> _To do_
Your answer should consist of the lines in the data below that contain "plane".

> _Entries supplied_
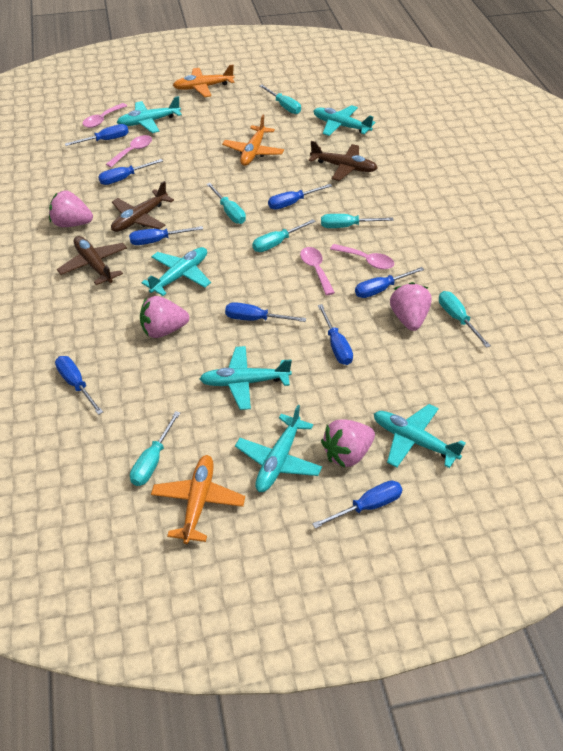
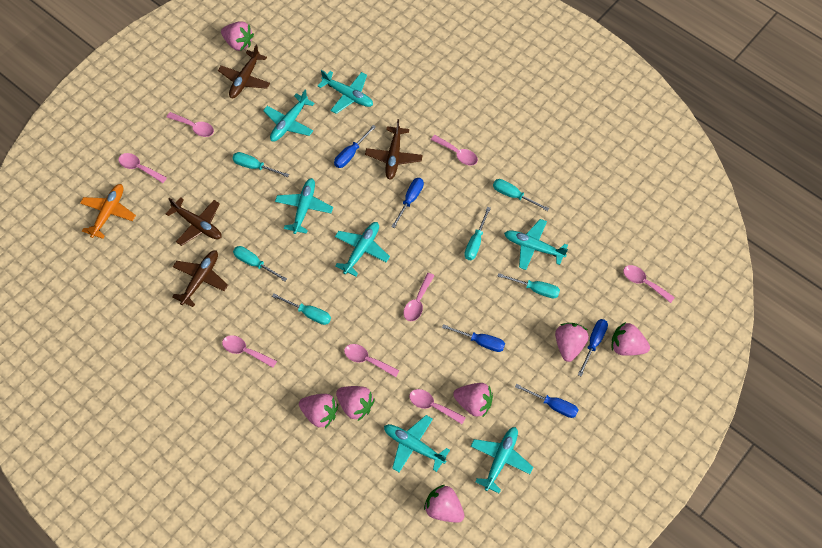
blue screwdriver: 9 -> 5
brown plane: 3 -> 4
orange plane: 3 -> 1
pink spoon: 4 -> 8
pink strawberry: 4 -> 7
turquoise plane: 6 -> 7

> _Solution to the problem_
brown plane: 3 -> 4
orange plane: 3 -> 1
turquoise plane: 6 -> 7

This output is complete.